◆ What this task involves
If pictures appear in the lines below, skip them and copy exactly the lines from the one containing "orange candle: 0 -> 2" through the one containing "red headphones: 13 -> 11", and nothing else.

Object correspondence data:
++++++++++++++++++++

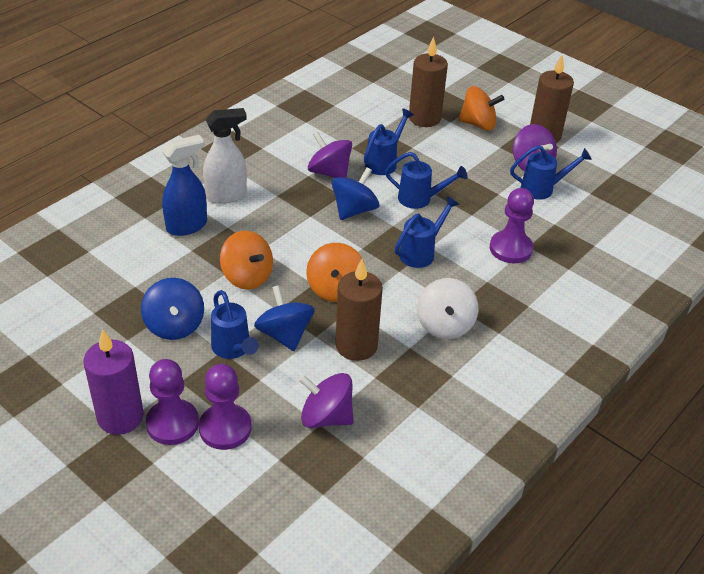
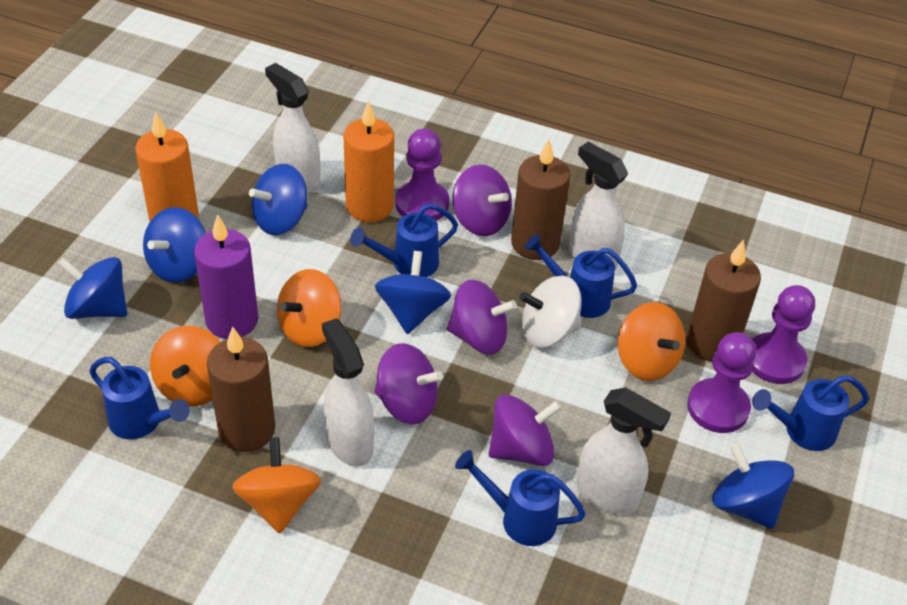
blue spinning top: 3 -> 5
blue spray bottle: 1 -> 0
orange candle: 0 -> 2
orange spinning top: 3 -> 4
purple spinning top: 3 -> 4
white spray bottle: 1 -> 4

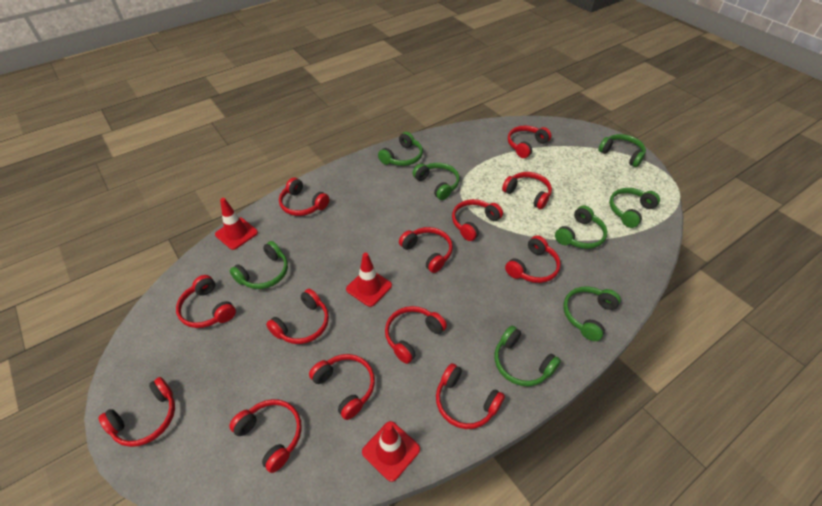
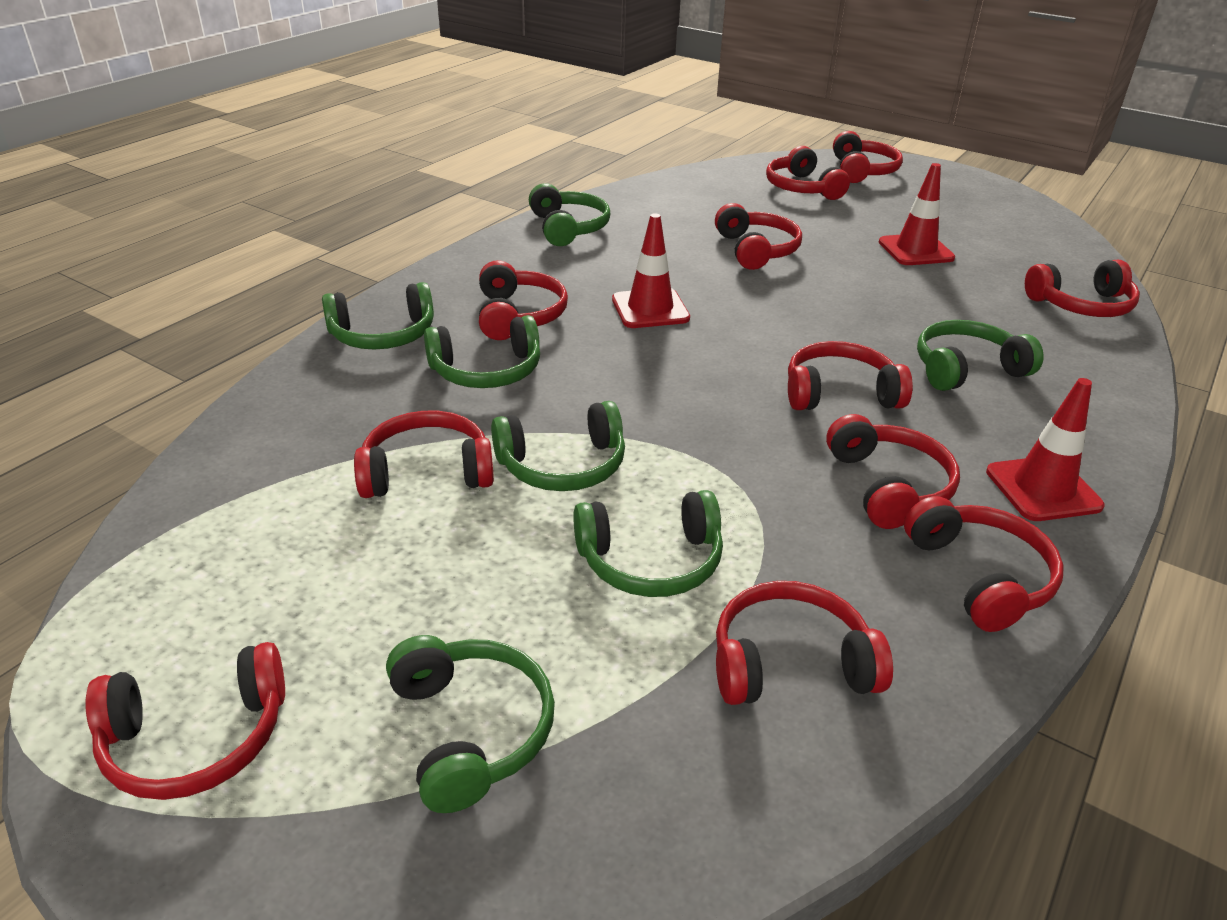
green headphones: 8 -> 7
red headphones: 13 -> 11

++++++++++++++++++++

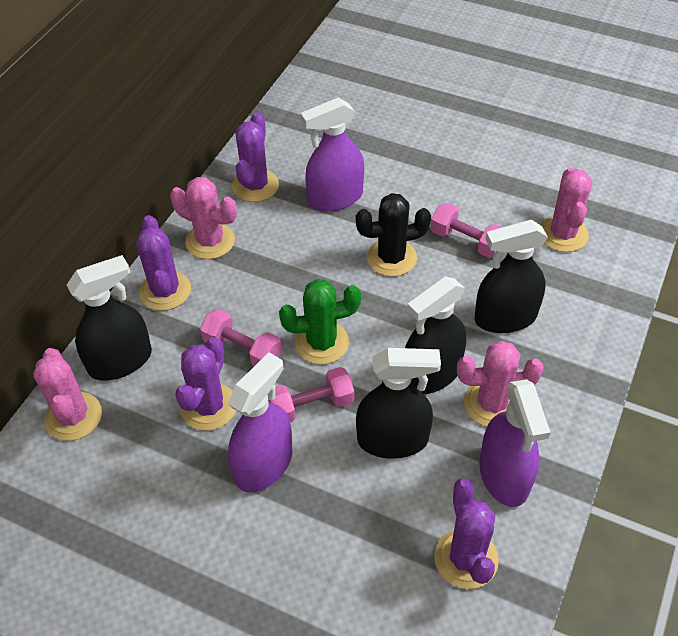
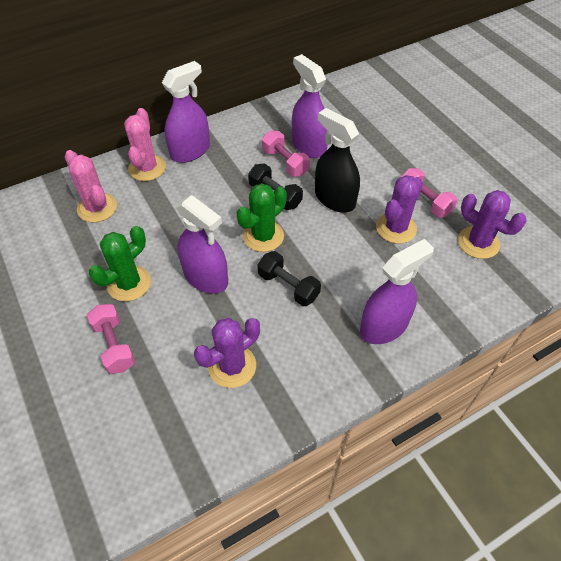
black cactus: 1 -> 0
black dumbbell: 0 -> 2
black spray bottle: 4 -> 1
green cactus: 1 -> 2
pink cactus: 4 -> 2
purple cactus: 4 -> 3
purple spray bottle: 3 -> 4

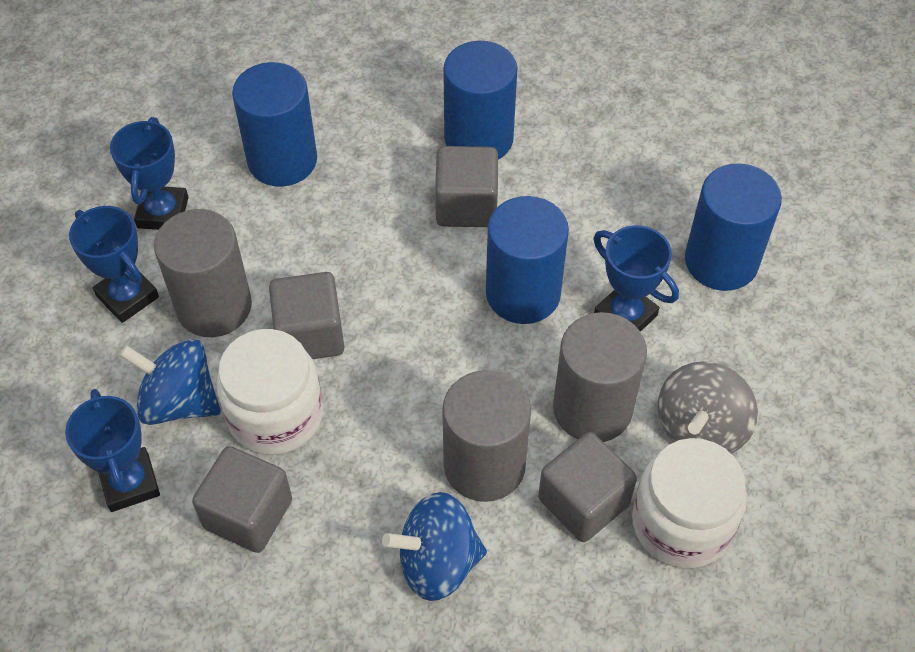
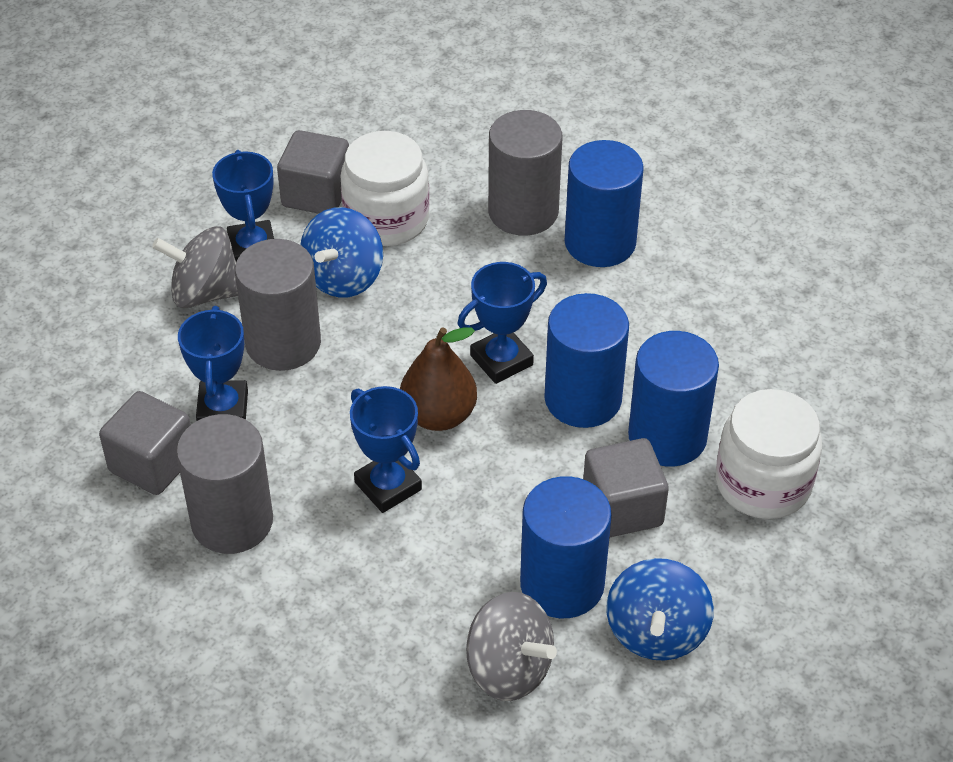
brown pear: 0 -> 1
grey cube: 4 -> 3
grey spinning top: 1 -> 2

++++++++++++++++++++

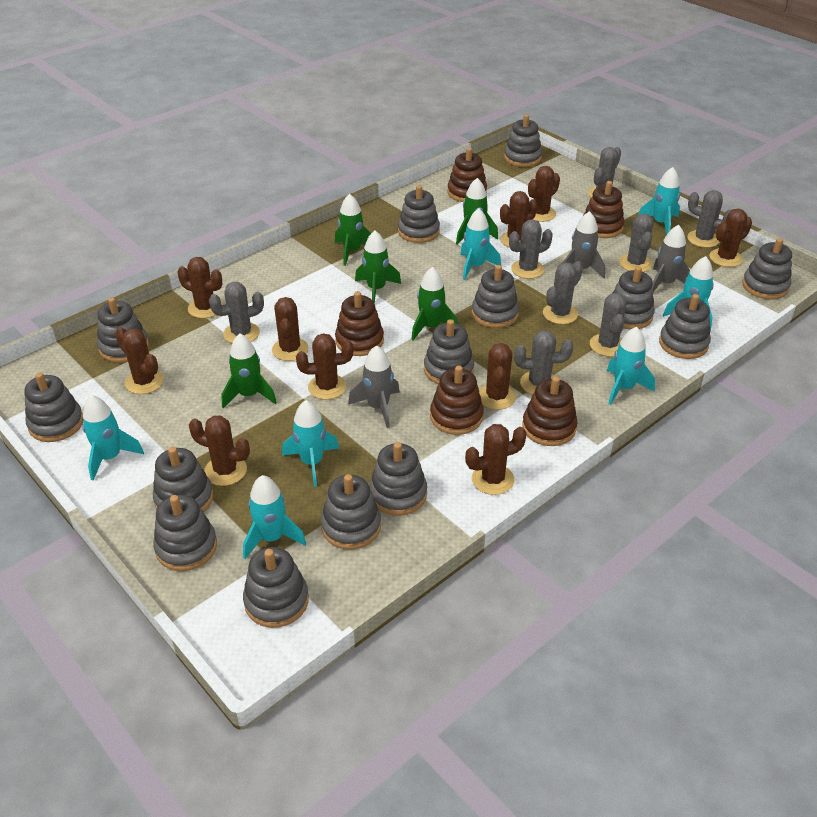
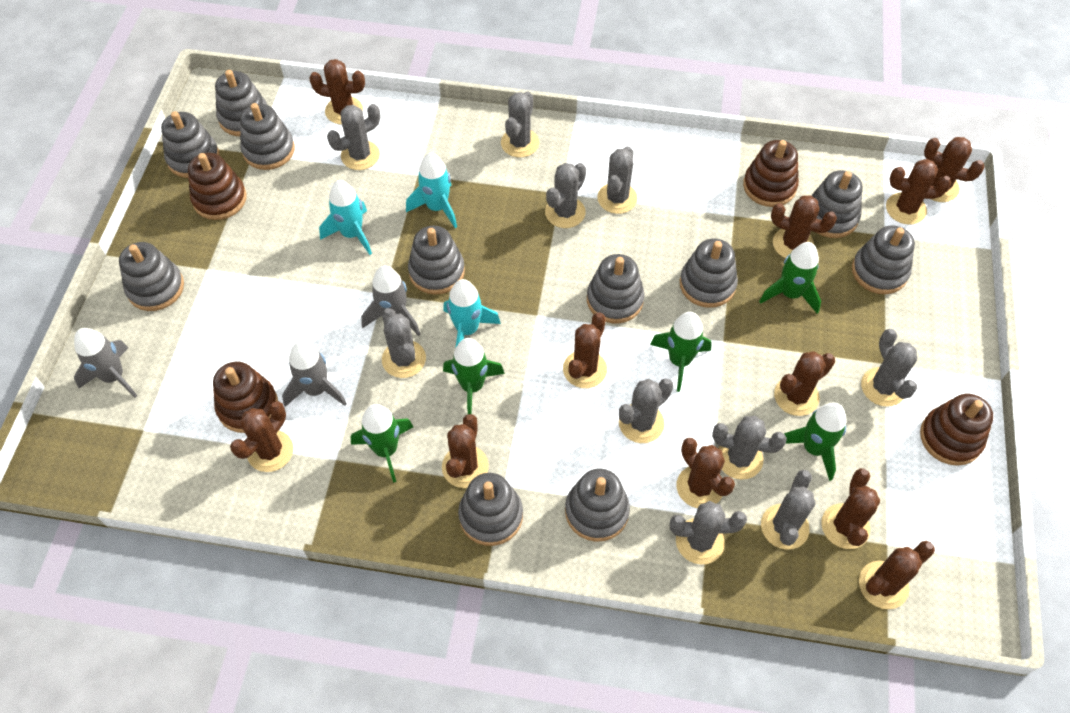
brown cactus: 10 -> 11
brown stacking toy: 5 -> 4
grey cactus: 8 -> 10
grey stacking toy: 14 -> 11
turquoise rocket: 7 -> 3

++++++++++++++++++++

◆ Solution to the exercise
orange candle: 0 -> 2
orange spinning top: 3 -> 4
purple spinning top: 3 -> 4
white spray bottle: 1 -> 4

green headphones: 8 -> 7
red headphones: 13 -> 11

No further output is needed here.